__WHAT YOU WILL DO__: Convert the entries, from the beginning through the line containing "Identify the location of white fluffy", into a numbered list with one line per item, skipping blank lines and leaving out the pictures.

__INPUT FOR THIS TASK__:
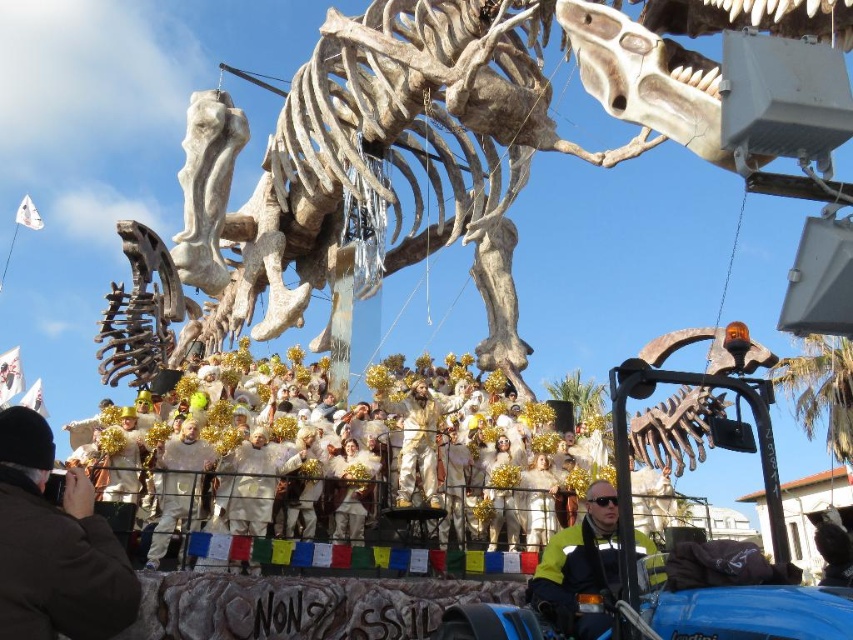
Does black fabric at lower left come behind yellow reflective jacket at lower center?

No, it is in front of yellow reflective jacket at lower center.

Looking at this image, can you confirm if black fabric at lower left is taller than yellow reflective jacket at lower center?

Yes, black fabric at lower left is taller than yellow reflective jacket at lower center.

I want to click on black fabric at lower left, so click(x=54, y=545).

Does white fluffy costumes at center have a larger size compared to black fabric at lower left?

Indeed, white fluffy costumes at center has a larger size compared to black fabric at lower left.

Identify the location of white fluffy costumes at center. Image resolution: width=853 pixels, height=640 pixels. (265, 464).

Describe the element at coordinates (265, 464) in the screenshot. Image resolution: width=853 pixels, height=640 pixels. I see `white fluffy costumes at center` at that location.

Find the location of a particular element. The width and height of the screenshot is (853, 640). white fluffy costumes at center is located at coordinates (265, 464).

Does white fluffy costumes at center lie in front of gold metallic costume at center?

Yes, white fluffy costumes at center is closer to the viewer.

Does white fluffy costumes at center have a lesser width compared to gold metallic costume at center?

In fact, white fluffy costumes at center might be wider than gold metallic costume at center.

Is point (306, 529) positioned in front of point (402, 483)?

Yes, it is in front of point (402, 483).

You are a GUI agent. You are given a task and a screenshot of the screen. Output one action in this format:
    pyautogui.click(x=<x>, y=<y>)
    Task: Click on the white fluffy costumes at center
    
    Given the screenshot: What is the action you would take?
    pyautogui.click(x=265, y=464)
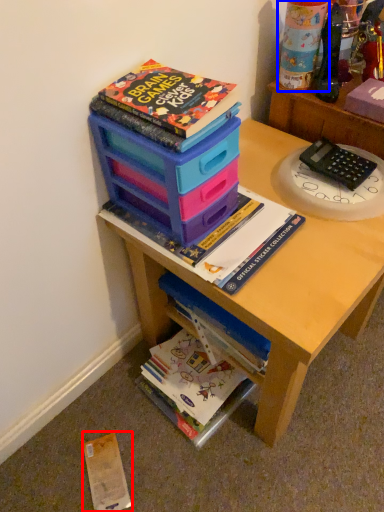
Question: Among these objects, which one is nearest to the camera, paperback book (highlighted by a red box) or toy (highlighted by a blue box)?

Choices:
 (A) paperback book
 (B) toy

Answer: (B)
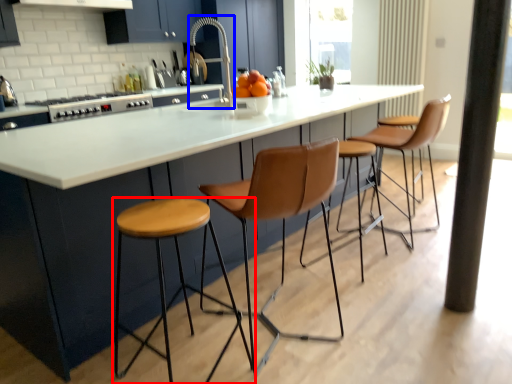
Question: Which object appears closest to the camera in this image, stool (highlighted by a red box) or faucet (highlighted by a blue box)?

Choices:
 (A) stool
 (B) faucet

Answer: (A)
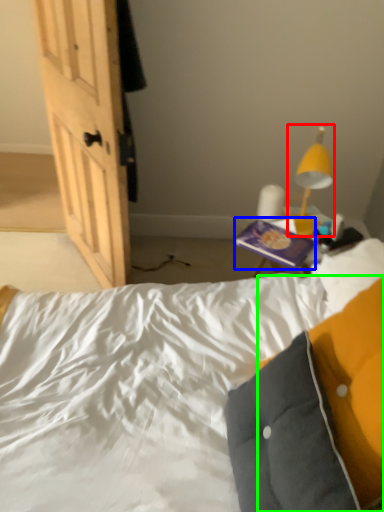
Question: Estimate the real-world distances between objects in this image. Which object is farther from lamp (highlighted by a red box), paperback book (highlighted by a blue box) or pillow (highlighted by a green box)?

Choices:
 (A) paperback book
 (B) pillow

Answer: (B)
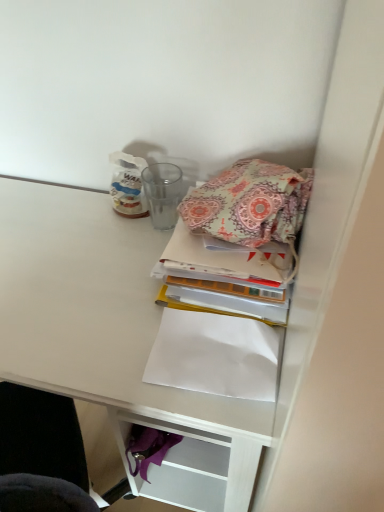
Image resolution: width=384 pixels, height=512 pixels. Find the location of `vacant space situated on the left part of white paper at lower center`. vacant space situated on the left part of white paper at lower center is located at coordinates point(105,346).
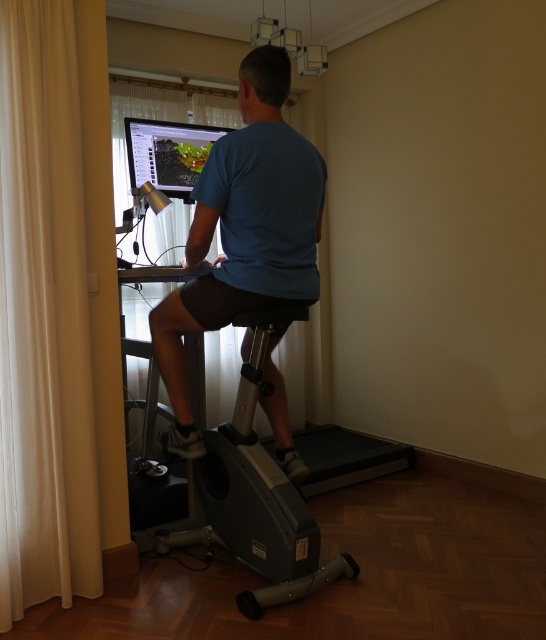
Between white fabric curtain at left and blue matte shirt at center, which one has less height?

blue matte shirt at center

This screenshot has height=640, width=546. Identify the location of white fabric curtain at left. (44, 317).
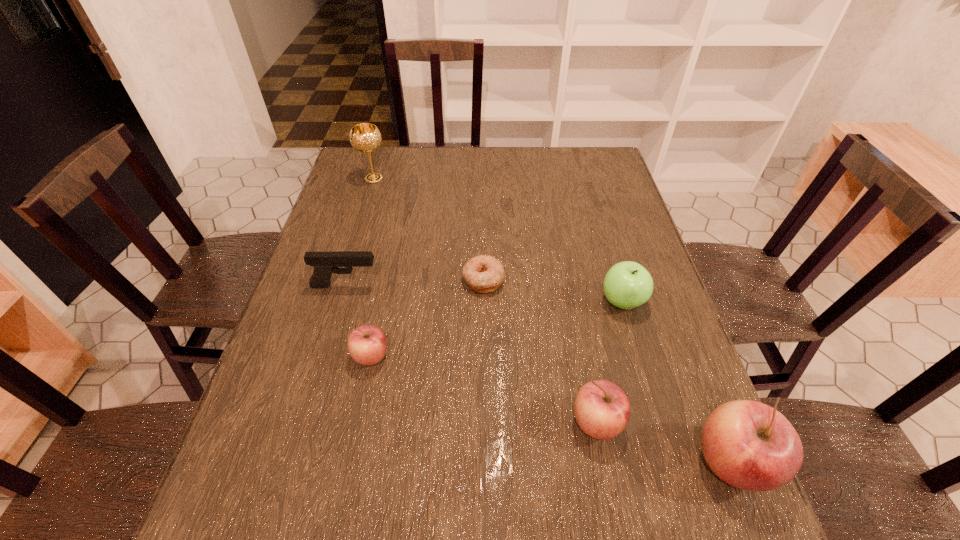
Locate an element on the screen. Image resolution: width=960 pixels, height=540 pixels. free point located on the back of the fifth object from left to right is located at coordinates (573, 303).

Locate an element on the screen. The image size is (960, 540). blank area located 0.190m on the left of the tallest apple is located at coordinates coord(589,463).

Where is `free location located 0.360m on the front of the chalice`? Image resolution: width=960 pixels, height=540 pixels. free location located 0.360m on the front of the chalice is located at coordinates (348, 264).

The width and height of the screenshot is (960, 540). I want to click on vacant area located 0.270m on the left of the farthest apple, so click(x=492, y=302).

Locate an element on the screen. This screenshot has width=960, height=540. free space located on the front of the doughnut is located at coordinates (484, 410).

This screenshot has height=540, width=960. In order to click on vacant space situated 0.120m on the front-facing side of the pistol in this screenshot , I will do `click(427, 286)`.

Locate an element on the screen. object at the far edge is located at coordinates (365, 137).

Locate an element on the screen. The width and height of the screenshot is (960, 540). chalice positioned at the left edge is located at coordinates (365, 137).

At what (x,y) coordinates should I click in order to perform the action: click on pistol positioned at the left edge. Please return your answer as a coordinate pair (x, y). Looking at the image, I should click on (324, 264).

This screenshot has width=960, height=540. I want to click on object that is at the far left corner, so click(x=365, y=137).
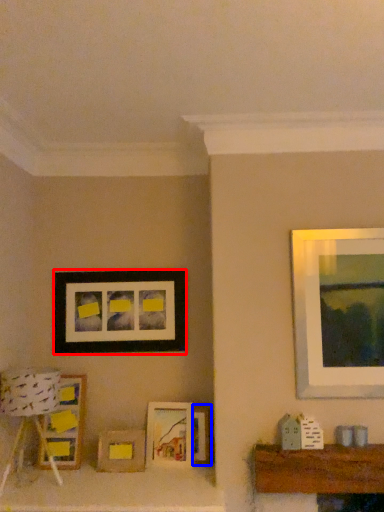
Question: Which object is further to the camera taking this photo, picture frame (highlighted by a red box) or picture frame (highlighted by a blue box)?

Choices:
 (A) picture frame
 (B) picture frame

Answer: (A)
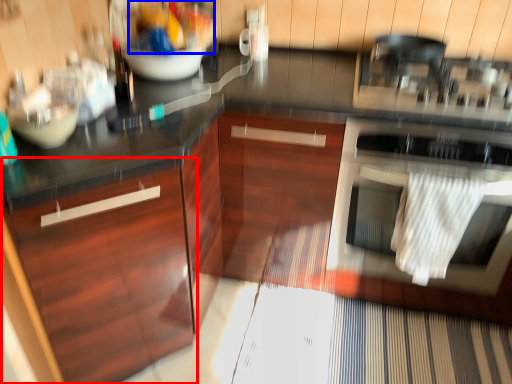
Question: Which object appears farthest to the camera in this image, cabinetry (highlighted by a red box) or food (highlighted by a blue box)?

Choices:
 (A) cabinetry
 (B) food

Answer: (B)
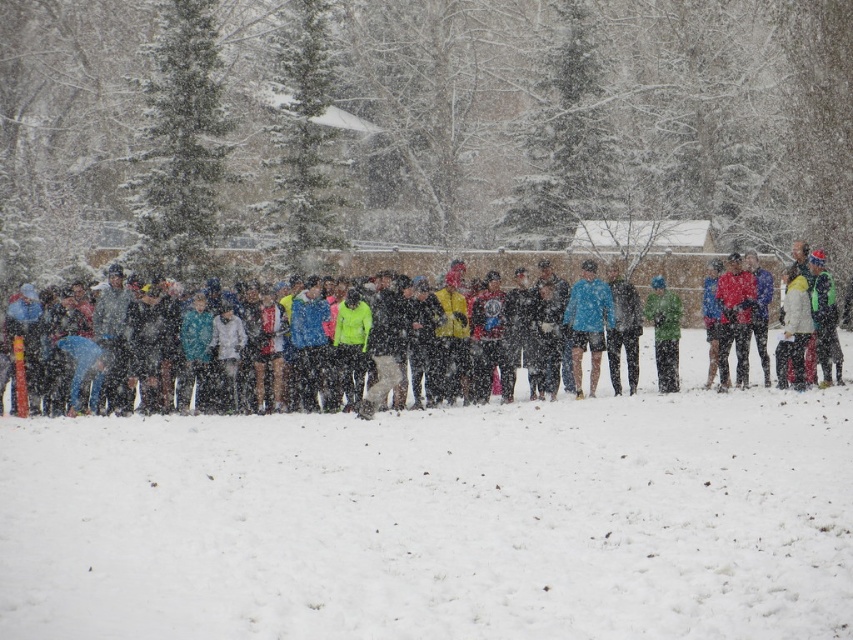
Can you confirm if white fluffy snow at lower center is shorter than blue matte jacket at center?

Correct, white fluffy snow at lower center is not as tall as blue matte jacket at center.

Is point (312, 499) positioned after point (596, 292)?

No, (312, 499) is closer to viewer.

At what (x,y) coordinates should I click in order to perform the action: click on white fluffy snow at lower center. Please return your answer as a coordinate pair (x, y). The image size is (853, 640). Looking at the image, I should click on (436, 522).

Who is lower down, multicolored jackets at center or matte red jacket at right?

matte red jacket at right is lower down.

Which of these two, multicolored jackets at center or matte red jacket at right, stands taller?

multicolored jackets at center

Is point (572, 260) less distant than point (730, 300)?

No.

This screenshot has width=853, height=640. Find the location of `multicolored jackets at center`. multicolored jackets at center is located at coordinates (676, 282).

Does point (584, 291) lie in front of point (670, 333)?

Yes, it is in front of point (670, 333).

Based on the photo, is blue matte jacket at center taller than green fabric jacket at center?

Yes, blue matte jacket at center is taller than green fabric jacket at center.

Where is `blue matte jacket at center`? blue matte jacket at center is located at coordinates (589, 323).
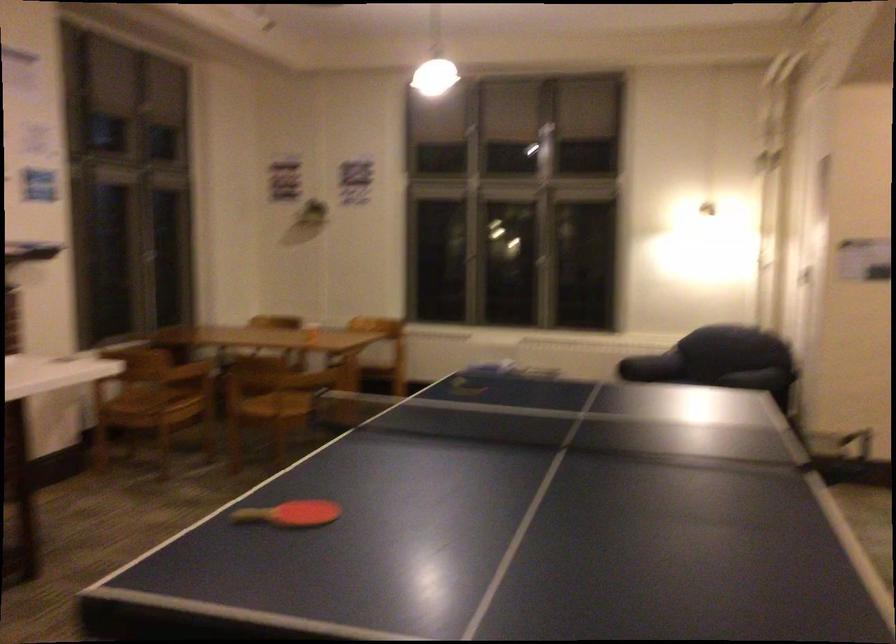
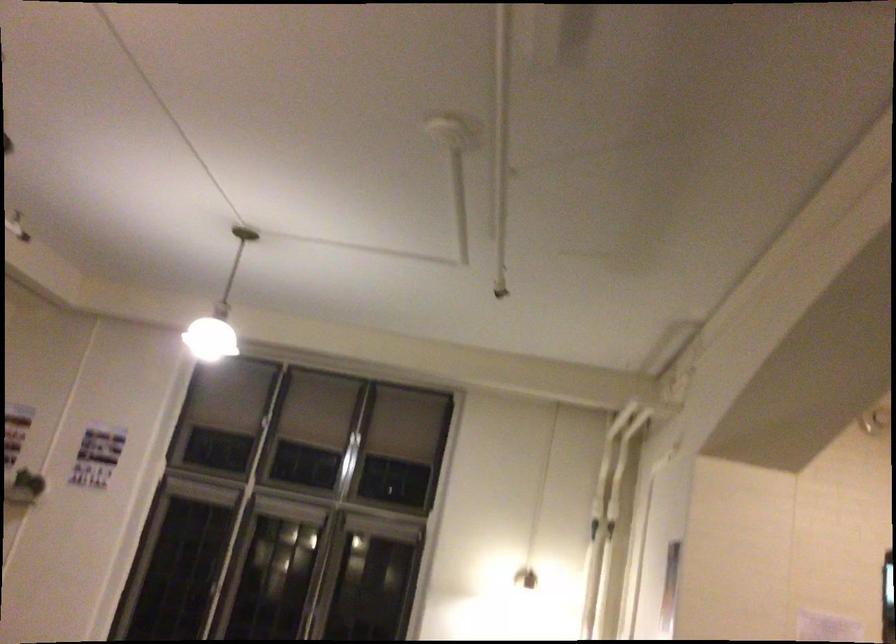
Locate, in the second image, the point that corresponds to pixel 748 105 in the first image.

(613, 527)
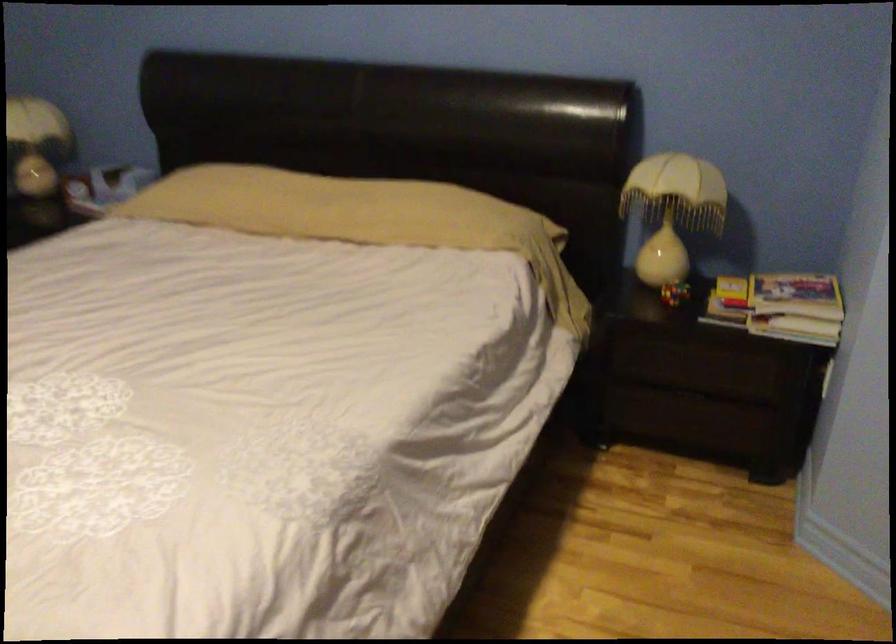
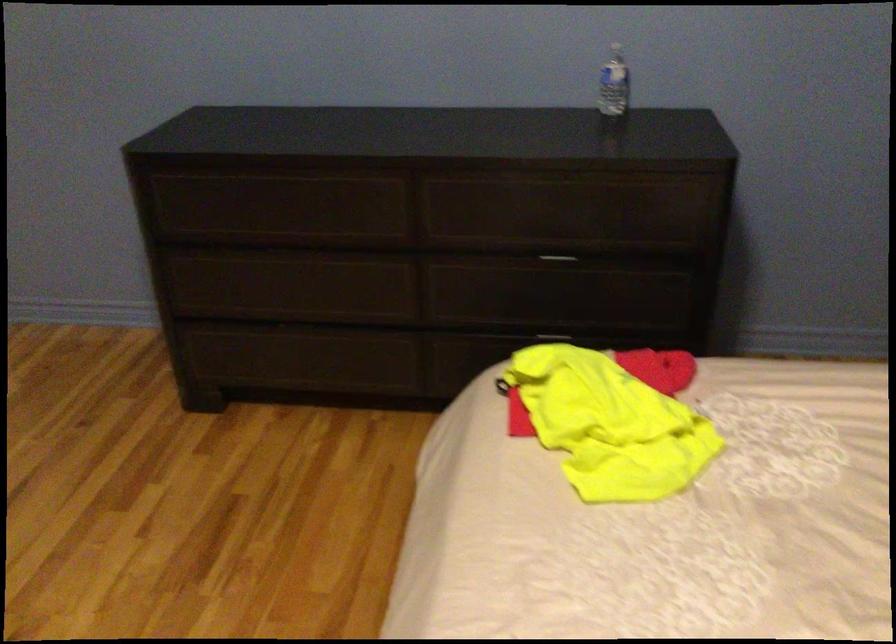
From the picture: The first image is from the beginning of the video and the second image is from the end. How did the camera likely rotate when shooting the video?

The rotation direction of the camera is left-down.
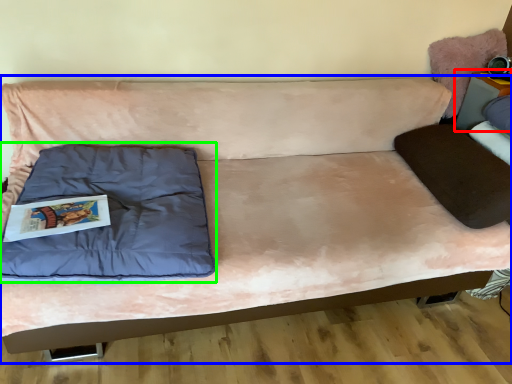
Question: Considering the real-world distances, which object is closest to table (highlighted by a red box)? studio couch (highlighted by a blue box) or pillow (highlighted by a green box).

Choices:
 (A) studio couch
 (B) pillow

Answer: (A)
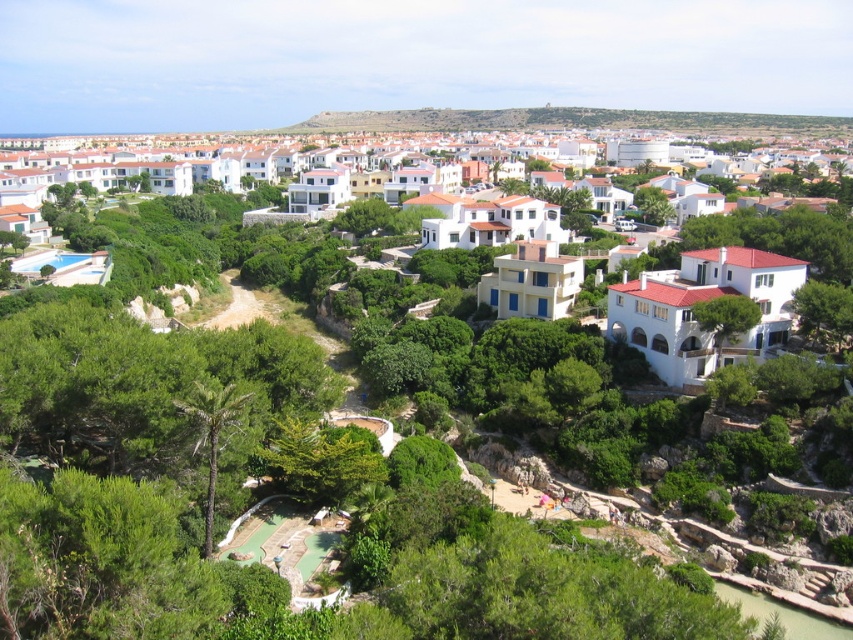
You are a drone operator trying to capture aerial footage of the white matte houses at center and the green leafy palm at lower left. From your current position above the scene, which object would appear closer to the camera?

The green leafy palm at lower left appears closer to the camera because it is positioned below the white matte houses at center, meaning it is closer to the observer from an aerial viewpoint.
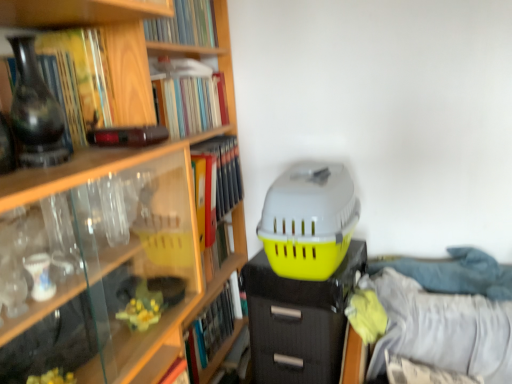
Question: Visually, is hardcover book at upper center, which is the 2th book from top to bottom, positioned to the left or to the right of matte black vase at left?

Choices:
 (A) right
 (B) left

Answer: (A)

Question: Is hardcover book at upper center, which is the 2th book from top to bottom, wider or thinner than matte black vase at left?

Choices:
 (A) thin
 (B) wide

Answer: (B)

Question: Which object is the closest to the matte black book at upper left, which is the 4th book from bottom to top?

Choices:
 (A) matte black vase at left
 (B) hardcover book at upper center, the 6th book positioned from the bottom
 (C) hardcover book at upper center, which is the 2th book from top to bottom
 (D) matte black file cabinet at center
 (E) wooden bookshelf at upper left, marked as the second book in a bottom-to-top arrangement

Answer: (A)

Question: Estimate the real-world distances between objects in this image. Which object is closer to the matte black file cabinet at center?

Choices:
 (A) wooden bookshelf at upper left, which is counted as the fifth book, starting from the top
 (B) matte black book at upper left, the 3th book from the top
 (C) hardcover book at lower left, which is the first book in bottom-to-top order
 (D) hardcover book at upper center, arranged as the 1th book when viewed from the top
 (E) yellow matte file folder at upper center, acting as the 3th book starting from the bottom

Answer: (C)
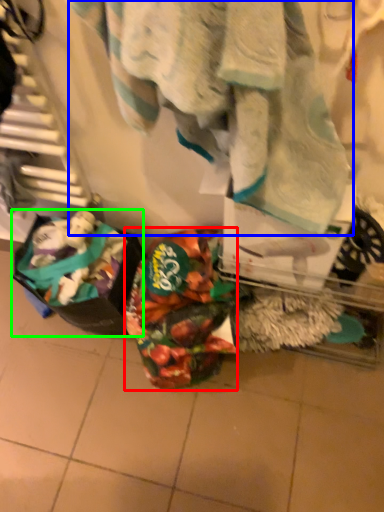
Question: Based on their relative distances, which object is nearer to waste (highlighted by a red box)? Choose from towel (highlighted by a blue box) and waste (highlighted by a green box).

__TASK ANSWER__:
1. Does black fabric at lower left come behind yellow reflective jacket at lower center?
2. No, it is in front of yellow reflective jacket at lower center.
3. Looking at this image, can you confirm if black fabric at lower left is taller than yellow reflective jacket at lower center?
4. Yes, black fabric at lower left is taller than yellow reflective jacket at lower center.
5. I want to click on black fabric at lower left, so click(x=54, y=545).
6. Does white fluffy costumes at center have a larger size compared to black fabric at lower left?
7. Indeed, white fluffy costumes at center has a larger size compared to black fabric at lower left.
8. Identify the location of white fluffy costumes at center. Image resolution: width=853 pixels, height=640 pixels. (265, 464).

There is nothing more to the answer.